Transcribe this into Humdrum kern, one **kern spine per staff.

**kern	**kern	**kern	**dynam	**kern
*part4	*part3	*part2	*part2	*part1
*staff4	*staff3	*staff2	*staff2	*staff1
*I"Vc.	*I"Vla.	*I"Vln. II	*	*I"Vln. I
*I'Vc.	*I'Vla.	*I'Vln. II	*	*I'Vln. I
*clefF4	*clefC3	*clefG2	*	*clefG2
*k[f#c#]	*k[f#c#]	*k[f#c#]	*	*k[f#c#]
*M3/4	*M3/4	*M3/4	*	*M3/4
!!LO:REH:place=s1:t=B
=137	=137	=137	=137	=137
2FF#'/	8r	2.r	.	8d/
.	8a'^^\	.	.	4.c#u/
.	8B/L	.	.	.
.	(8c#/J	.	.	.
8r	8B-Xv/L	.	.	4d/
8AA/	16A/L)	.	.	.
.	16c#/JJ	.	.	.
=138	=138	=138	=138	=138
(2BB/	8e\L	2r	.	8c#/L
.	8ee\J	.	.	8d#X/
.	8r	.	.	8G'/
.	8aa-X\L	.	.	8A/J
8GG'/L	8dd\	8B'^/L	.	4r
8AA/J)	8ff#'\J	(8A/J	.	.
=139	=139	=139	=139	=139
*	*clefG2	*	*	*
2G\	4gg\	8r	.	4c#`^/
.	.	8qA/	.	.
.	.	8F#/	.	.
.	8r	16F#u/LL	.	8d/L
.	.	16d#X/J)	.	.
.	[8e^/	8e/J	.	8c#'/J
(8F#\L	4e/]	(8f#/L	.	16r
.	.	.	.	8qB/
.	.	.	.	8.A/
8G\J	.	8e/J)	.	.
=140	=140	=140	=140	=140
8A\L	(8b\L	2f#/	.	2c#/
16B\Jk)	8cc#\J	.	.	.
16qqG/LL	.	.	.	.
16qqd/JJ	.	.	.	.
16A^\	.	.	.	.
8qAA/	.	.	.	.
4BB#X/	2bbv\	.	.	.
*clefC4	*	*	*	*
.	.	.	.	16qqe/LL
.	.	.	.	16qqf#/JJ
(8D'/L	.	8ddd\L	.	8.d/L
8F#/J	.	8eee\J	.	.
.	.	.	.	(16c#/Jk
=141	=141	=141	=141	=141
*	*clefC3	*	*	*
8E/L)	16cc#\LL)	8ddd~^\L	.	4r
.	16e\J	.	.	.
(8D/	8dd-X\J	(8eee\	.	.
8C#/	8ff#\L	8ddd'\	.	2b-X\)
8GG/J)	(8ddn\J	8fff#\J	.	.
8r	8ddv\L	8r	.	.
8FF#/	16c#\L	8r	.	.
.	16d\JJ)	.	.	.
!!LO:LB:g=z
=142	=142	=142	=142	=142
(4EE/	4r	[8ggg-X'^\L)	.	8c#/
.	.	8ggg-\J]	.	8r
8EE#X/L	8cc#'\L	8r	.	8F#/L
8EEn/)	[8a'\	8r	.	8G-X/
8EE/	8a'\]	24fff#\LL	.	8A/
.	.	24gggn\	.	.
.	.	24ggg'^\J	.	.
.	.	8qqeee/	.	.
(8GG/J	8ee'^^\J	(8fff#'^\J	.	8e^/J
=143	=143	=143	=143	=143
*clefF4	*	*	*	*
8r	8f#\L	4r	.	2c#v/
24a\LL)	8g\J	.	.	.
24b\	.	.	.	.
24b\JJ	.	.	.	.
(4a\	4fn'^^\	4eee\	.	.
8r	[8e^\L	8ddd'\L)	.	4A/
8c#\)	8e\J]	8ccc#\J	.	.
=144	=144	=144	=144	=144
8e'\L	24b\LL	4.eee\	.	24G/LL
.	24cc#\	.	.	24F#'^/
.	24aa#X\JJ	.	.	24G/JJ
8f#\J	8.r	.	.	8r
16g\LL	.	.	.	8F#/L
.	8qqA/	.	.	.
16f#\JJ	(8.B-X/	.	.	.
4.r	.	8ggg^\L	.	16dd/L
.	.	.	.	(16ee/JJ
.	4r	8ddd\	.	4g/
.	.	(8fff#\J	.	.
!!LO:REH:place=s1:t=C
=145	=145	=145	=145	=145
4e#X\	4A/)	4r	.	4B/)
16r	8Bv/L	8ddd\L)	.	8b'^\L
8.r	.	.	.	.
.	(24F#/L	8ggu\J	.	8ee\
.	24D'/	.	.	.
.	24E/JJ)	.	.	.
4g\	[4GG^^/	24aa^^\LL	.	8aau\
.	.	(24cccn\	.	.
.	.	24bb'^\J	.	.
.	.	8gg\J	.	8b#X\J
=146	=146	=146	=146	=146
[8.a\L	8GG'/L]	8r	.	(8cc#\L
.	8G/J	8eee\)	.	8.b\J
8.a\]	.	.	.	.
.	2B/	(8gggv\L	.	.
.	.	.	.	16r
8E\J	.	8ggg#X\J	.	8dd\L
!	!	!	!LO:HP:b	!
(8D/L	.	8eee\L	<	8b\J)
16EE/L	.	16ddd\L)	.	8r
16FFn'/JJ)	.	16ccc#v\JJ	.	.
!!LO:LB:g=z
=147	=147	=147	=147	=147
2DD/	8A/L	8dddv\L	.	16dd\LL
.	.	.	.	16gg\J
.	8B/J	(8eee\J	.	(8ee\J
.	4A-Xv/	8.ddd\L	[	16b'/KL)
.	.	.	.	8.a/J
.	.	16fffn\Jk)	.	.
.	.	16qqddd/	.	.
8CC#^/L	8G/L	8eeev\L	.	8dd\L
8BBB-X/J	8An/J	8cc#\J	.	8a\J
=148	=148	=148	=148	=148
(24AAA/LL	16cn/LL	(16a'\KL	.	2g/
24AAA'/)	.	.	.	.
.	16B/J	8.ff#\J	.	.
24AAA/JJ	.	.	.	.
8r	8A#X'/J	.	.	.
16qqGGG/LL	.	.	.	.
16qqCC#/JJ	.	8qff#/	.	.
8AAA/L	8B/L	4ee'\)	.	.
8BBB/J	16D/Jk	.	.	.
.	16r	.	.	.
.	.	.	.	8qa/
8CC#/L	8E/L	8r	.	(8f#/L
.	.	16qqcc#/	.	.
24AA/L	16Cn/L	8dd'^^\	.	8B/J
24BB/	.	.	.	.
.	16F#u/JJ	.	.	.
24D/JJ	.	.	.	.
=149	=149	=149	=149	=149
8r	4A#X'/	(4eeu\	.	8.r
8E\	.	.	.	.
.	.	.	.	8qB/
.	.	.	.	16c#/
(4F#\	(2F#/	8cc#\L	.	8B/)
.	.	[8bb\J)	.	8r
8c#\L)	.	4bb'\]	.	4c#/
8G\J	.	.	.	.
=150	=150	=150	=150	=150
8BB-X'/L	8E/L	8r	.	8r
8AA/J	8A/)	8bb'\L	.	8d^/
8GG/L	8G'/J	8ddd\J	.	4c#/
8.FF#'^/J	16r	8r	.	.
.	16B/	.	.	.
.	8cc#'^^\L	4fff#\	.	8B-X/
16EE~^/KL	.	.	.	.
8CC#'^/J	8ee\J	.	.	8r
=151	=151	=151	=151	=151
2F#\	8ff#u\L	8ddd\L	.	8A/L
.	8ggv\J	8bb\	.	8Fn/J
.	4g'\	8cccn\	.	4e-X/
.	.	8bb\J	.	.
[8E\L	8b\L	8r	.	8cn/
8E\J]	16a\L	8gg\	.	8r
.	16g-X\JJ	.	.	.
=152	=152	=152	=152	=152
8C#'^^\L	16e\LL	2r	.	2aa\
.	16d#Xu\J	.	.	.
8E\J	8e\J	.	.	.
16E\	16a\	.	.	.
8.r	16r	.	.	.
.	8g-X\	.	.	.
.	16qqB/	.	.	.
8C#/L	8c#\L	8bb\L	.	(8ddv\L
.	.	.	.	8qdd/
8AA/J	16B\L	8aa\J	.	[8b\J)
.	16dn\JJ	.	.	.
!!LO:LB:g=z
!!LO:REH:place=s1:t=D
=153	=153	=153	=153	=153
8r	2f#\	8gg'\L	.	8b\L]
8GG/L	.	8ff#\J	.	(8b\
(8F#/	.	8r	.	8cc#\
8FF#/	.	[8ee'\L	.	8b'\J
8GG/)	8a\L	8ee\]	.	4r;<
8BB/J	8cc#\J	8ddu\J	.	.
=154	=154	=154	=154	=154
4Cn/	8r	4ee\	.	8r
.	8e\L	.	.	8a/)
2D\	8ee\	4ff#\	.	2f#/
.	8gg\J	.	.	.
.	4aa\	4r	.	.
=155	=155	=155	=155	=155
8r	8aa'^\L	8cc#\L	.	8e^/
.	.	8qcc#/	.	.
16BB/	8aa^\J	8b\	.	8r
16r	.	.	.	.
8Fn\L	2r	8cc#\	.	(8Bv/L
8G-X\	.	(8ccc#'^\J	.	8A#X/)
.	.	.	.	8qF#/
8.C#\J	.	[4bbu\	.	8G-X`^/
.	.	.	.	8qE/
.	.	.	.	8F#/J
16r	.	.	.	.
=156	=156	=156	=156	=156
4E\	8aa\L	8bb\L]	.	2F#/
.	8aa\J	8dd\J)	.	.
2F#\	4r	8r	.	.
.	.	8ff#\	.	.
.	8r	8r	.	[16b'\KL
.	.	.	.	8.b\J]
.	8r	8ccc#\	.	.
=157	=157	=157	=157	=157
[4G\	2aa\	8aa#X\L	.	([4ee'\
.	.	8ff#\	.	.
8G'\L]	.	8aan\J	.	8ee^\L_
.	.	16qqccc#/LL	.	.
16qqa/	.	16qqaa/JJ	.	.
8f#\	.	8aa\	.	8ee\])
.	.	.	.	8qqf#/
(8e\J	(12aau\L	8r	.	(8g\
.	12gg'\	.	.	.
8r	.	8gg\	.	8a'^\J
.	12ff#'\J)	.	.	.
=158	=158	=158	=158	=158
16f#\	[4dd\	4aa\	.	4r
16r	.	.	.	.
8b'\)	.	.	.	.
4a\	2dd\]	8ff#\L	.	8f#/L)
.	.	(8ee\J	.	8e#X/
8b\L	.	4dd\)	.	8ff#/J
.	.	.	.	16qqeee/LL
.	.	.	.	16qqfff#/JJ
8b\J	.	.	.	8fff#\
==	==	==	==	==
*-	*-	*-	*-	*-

============================================================

## PROBLEMA PLANTEADO
Indica cuántas líneas de los registros contienen la cadena "kern", teniendo en cuenta las mayúsculas y minúsculas. Responde únicamente con el número.

## RESPUESTA COMPLETA
2